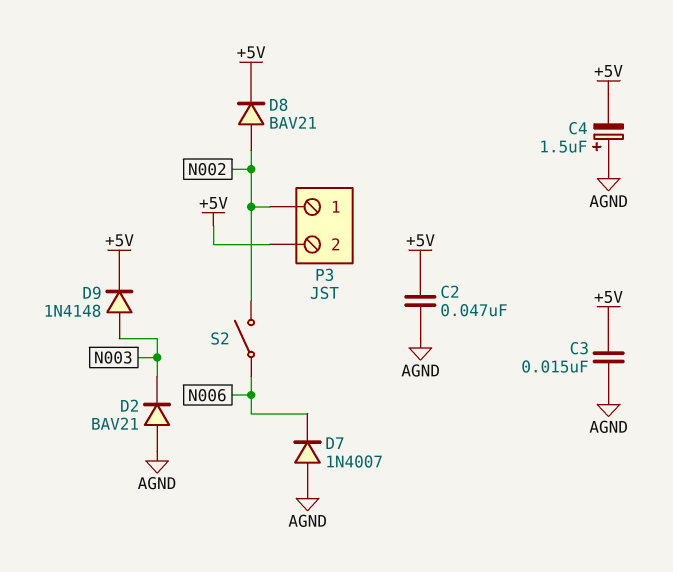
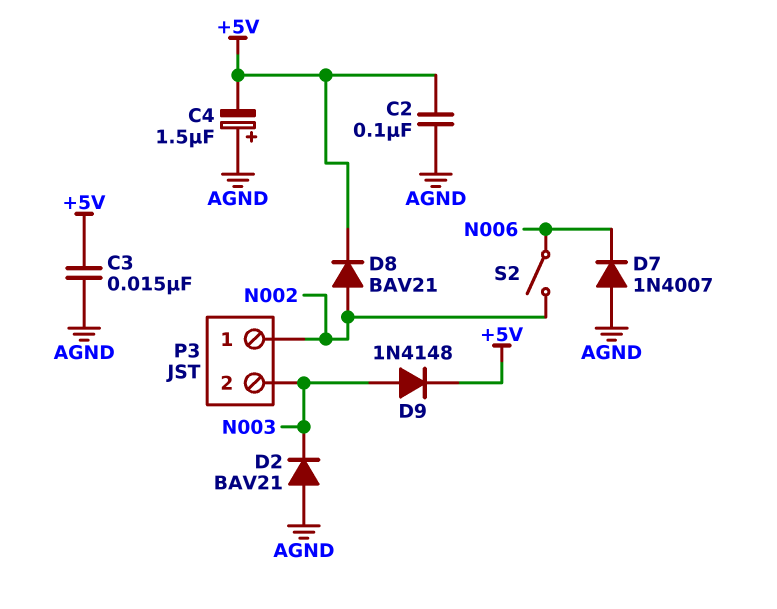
C2: 47nF (+5V, AGND) -> 100nF (+5V, AGND)
P3 pin 2: +5V -> N003

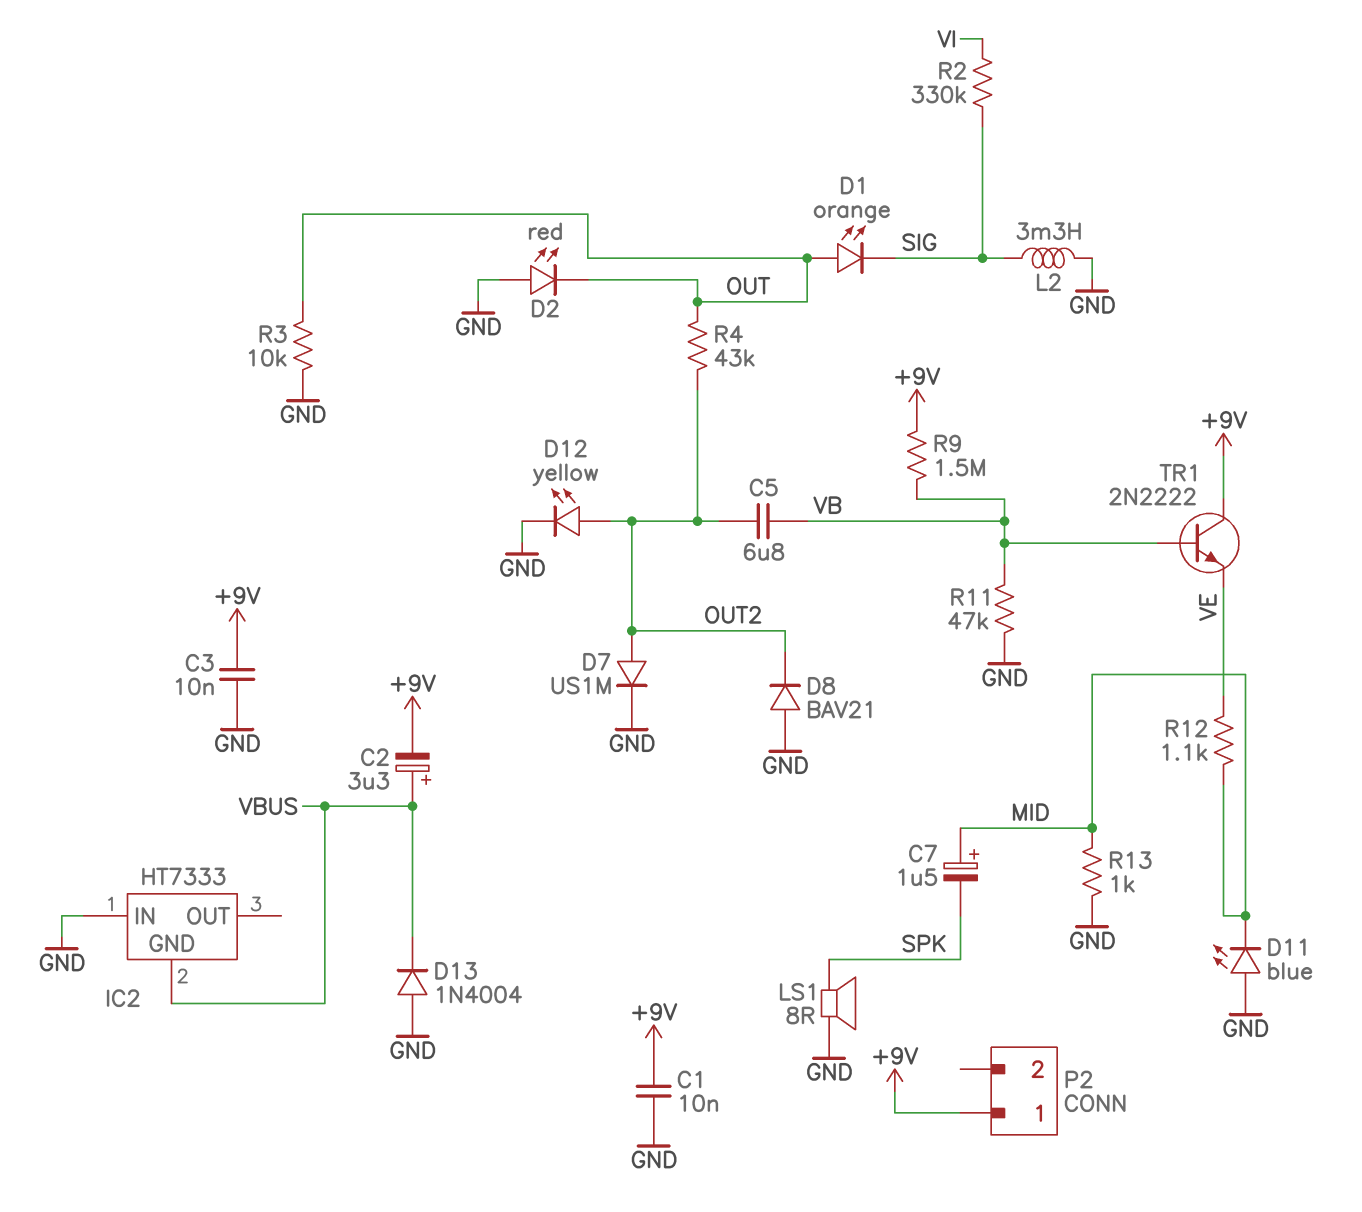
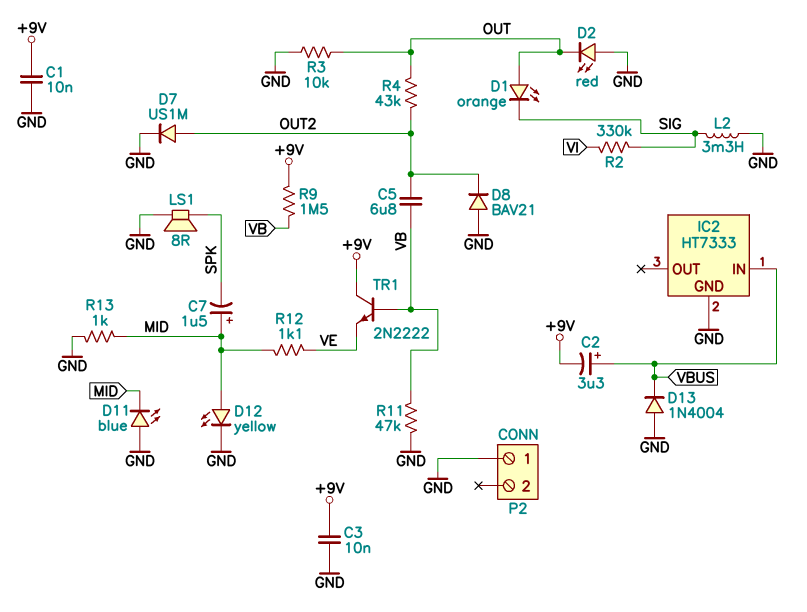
D12: LED yellow (A OUT2, K GND) -> LED yellow (A MID, K GND)
IC2 pin GND: VBUS -> GND
IC2 pin IN: GND -> VBUS
P2 pin 1: +9V -> GND

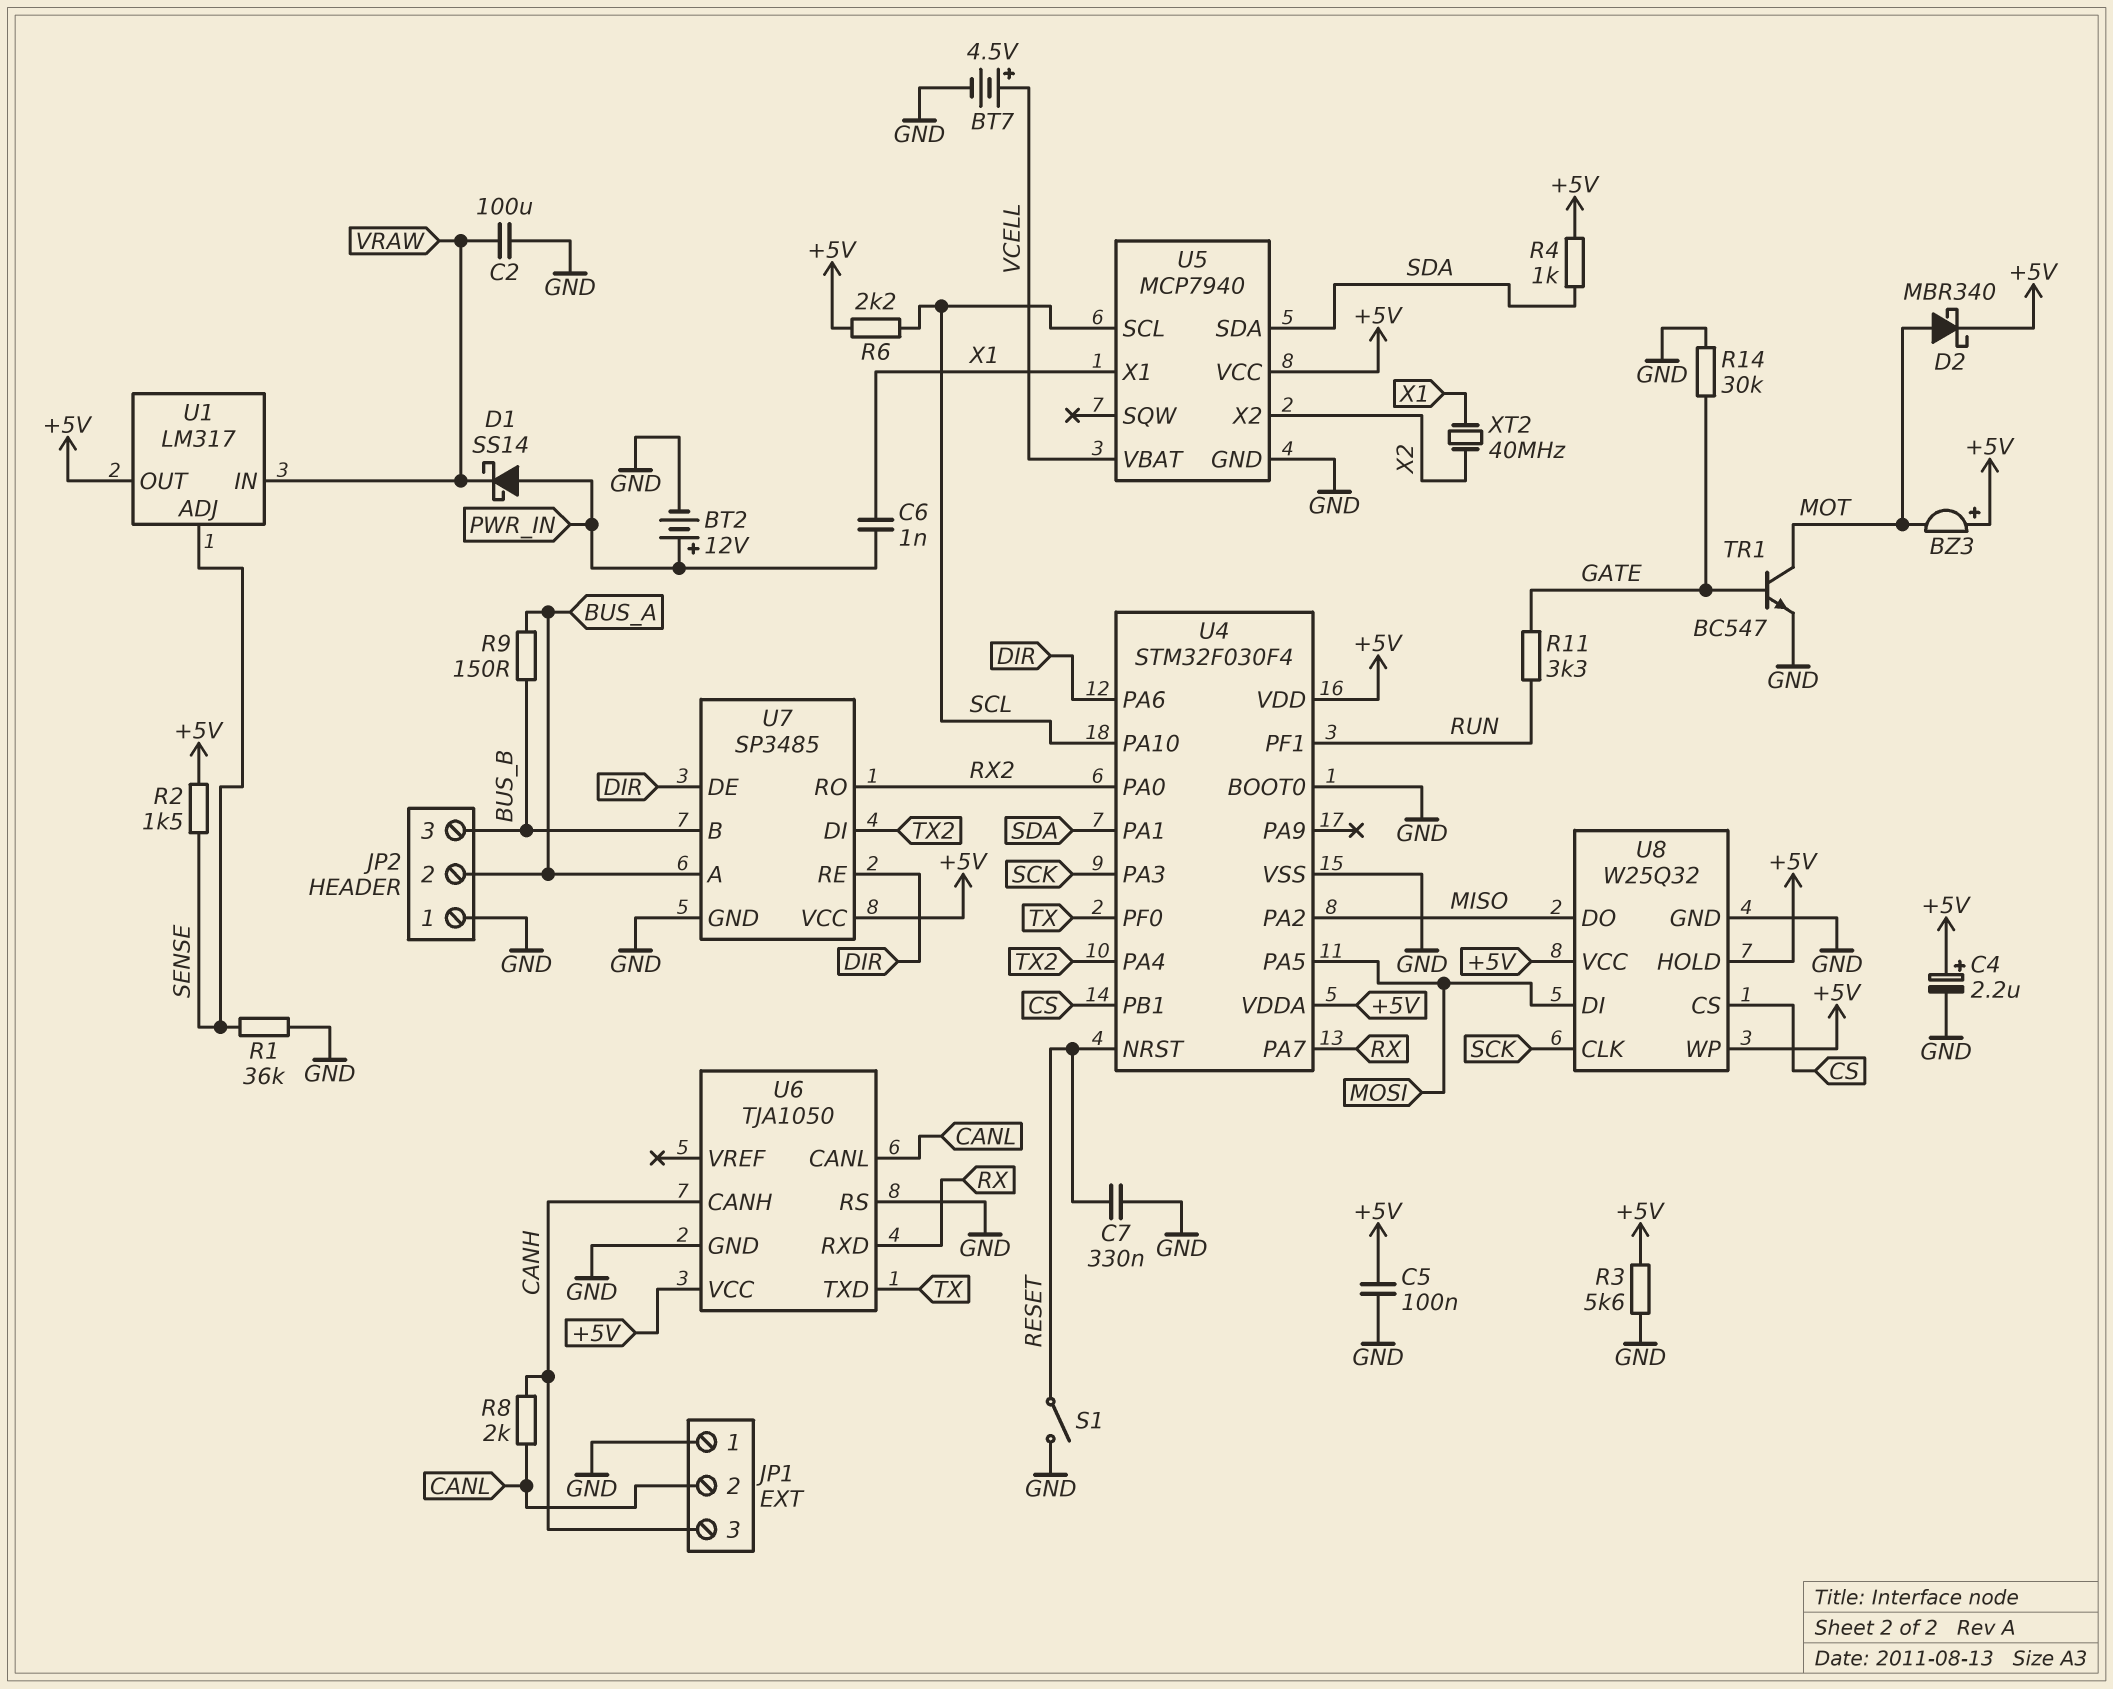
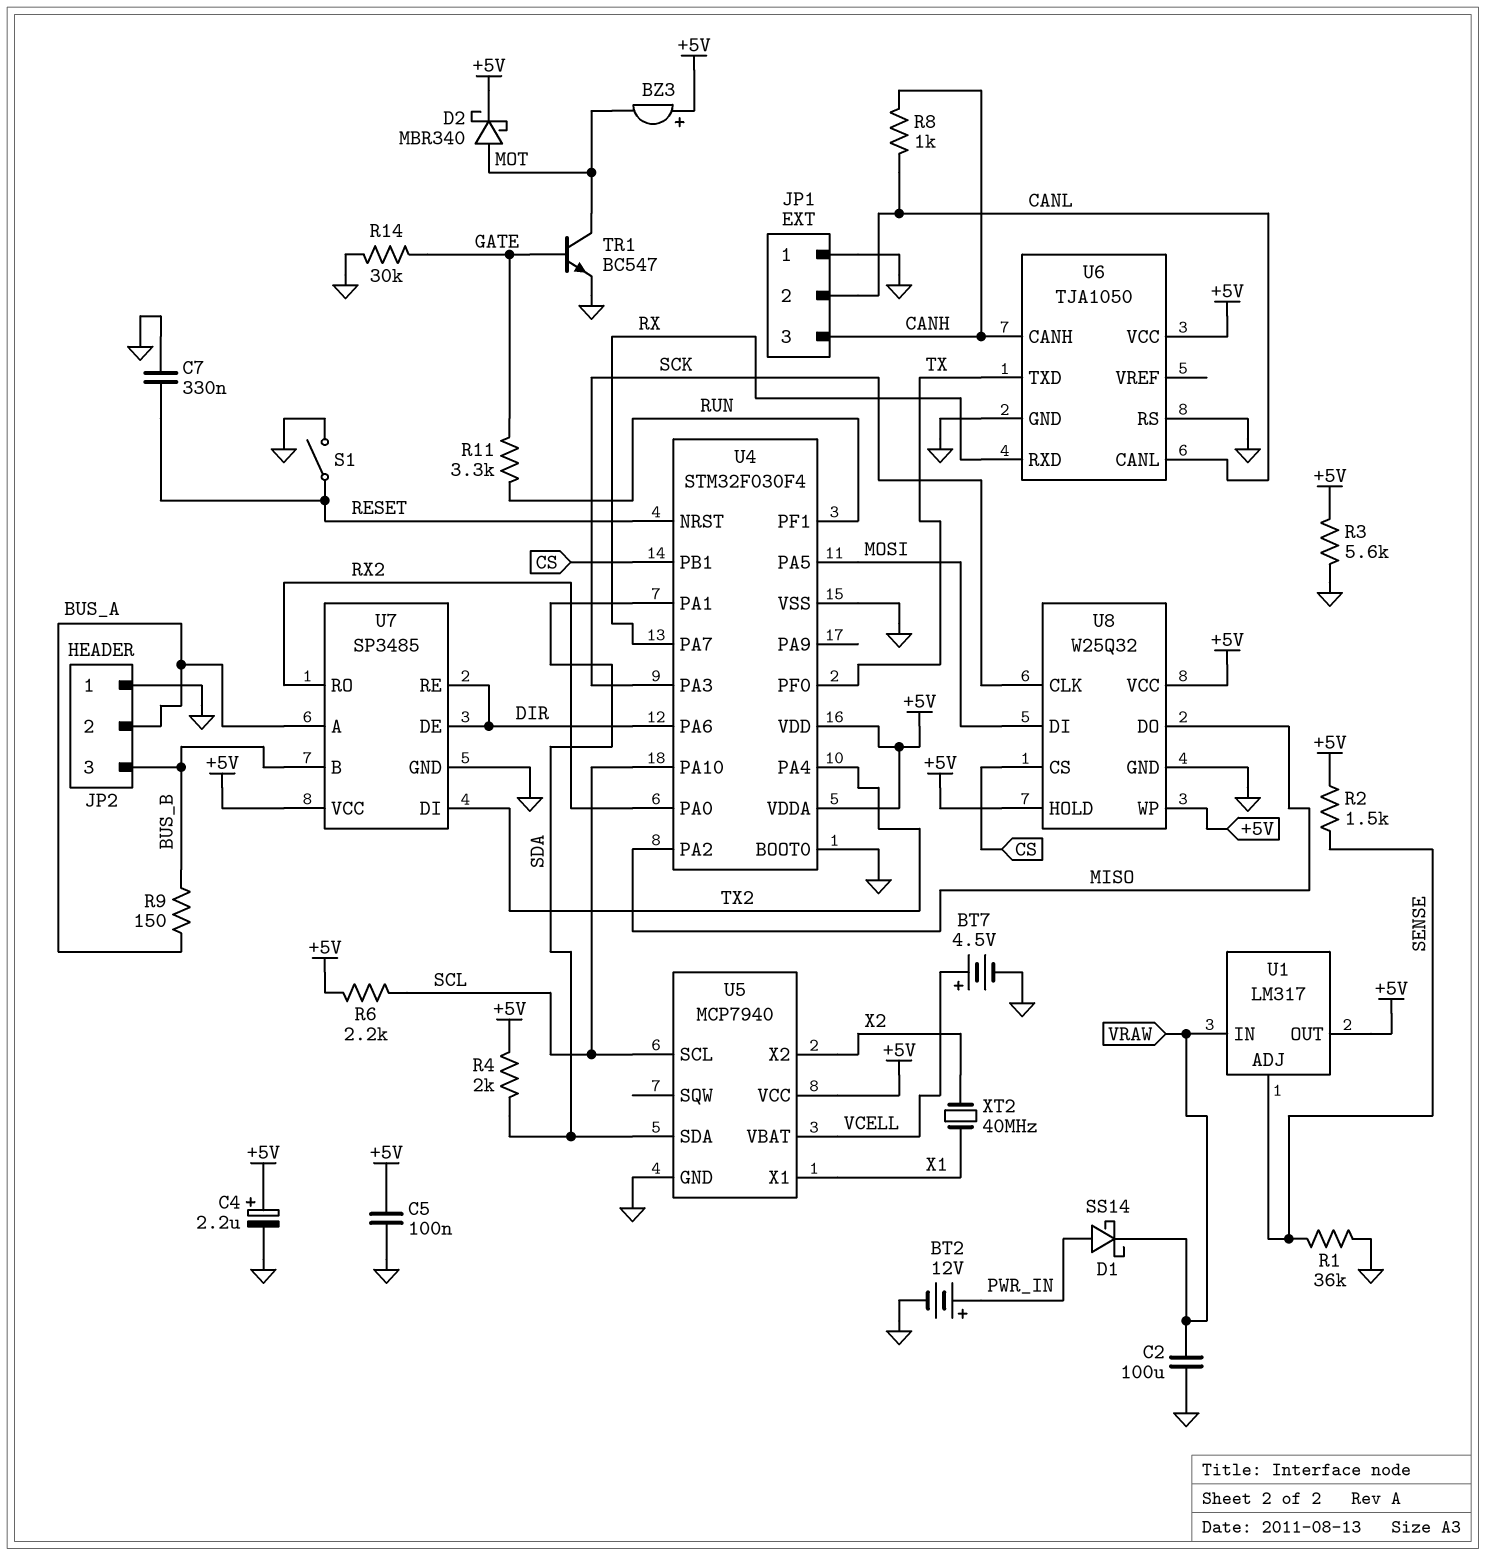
C6: 1nF (PWR_IN, X1) -> none
R4: 1k (+5V, SDA) -> 2k (+5V, SDA)
R8: 2k (CANH, CANL) -> 1k (CANH, CANL)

-------------------------

Which lines in the material contain the word "VBUS"? Pull each of them out.

## [Exercise answer]
IC2 pin GND: VBUS -> GND
IC2 pin IN: GND -> VBUS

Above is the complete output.